Spatial object tracking data:
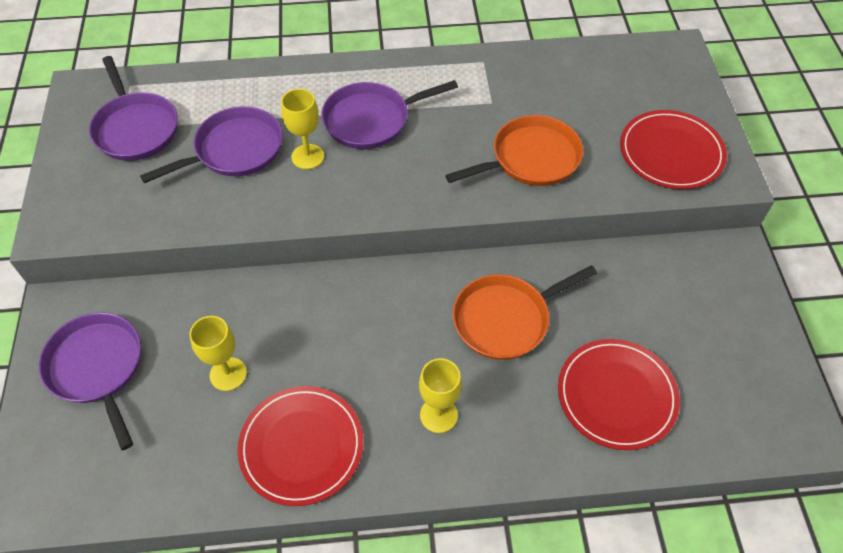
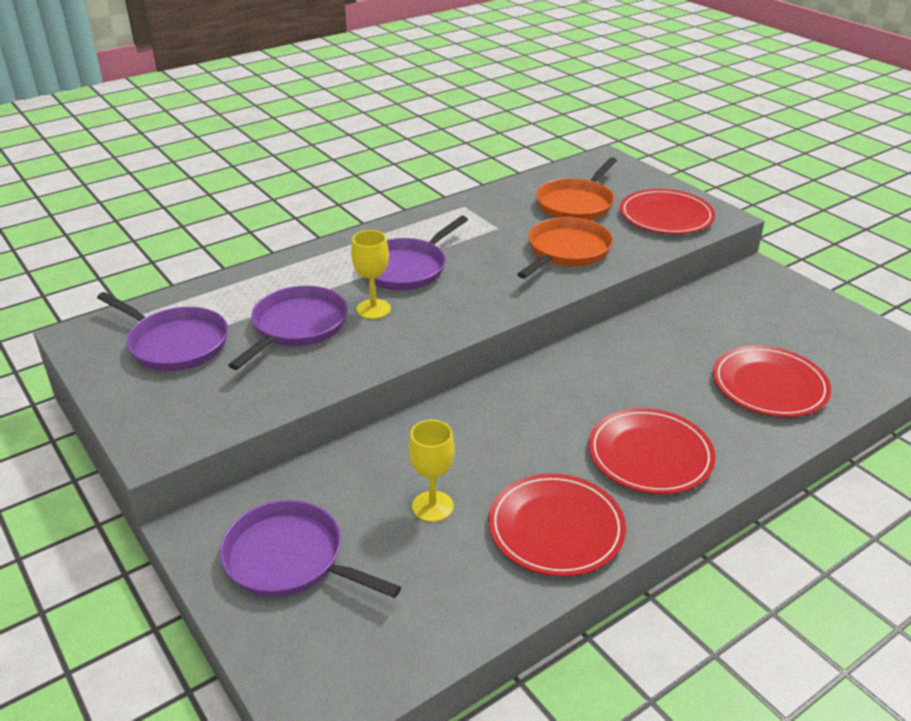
camera: 30 degrees left, 20 degrees down
yellow goblet [419,358,462,433] -> red plate [588,408,716,494]
orange pan [453,265,597,360] -> orange pan moved to [536,157,617,220]

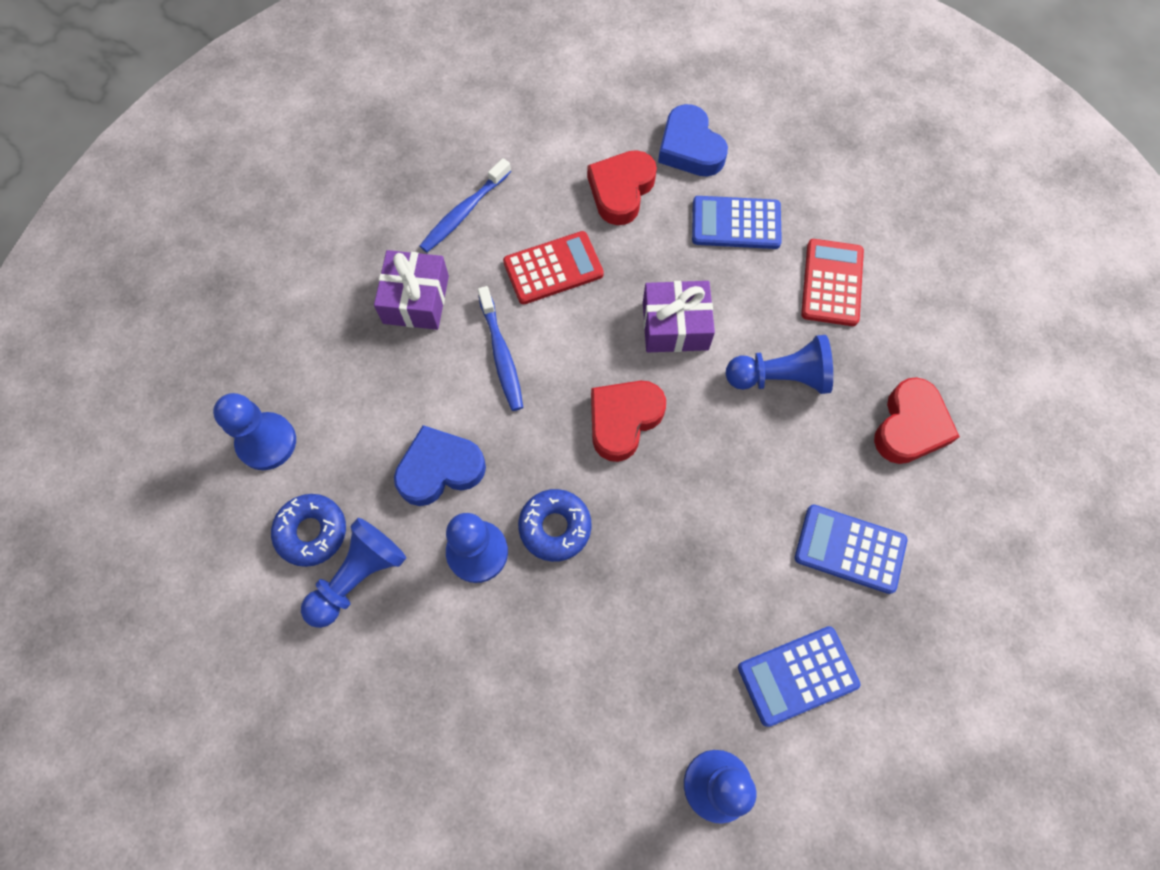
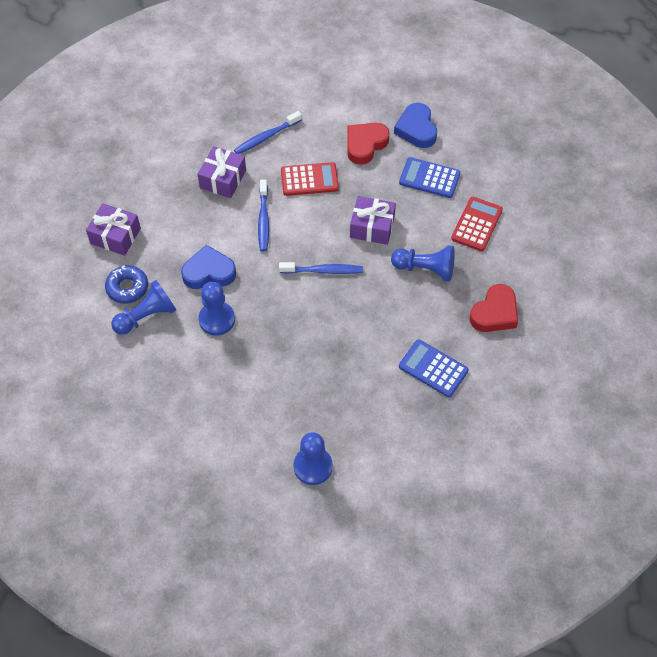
camera: 15 degrees right, 10 degrees down
blue pawn [213,393,296,470] -> purple gift [86,203,141,256]
blue donut [518,489,592,562] -> none
red heart [591,381,666,462] -> blue toothbrush [279,262,363,274]
blue calculator [738,626,860,727] -> none

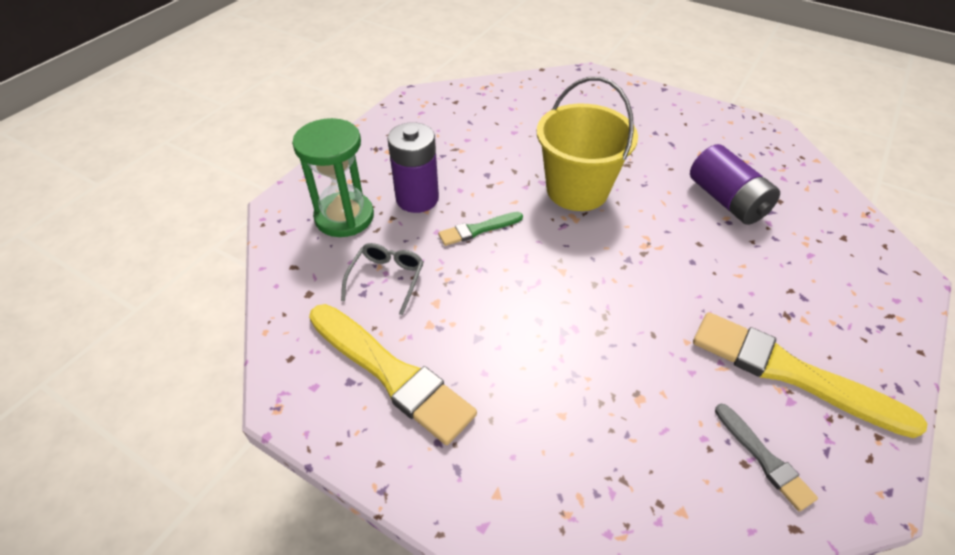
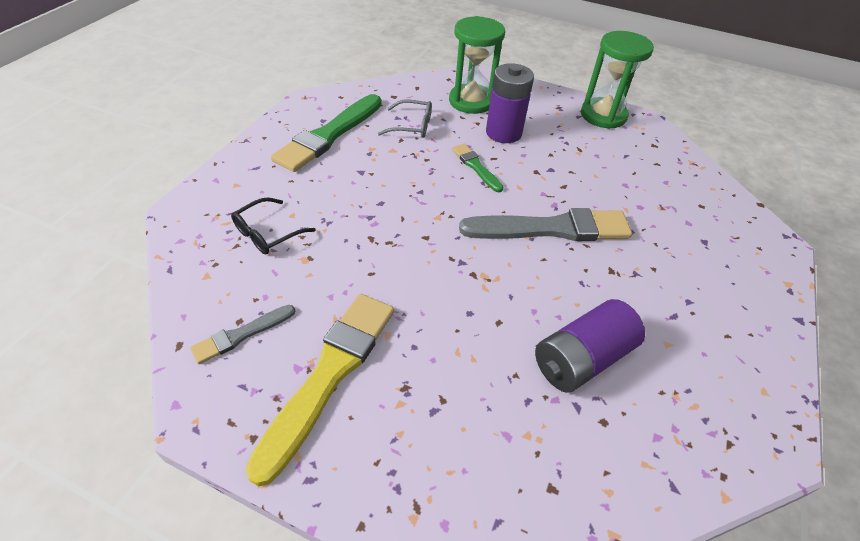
camera: 80 degrees right, 0 degrees up
yellow brush [309,304,477,445] -> green brush [271,94,382,172]
yellow bucket [537,77,638,211] -> grey brush [459,208,632,241]
none -> black glasses [231,197,316,254]
none -> green hourglass [581,31,654,129]

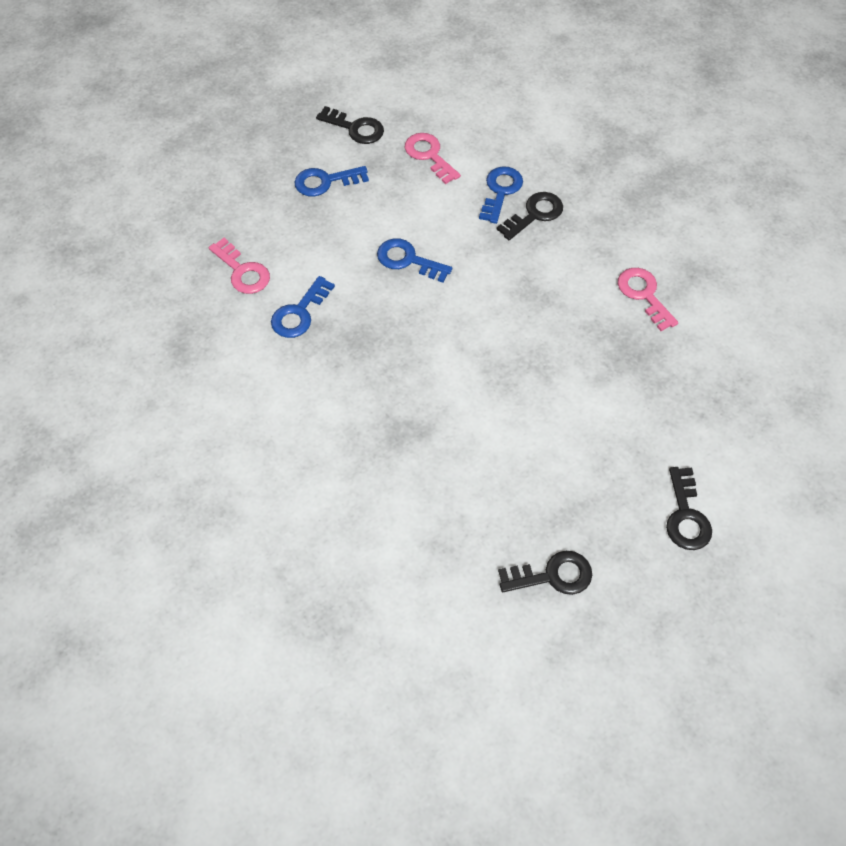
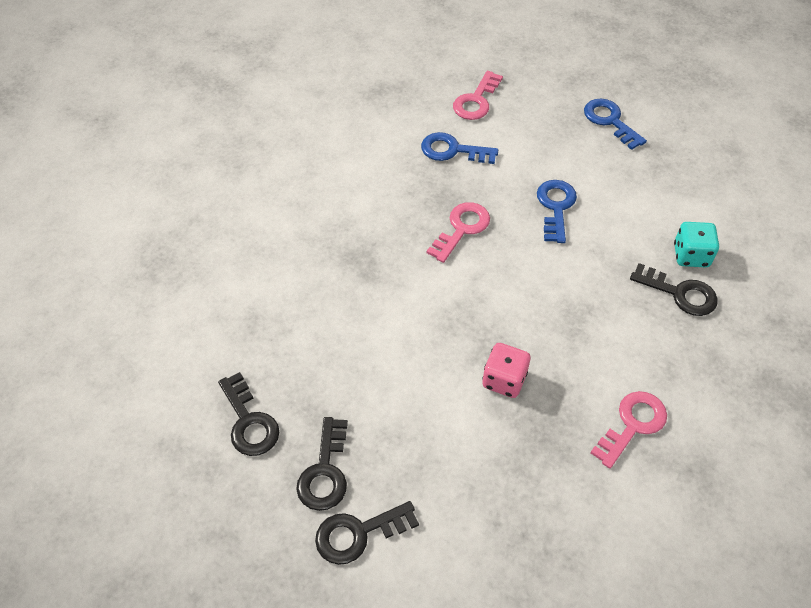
camera: 70 degrees right, 5 degrees down
black key [316,106,384,144] -> black key moved to [296,417,348,511]
pink key [405,133,461,184] -> pink key moved to [427,202,490,263]
blue key [479,166,523,224] -> turquoise dice [674,222,719,268]
none -> pink dice [482,343,531,398]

What you need to do: Nothing but a number is wanted: how many lines in the records above include "down".

Exercise output: 3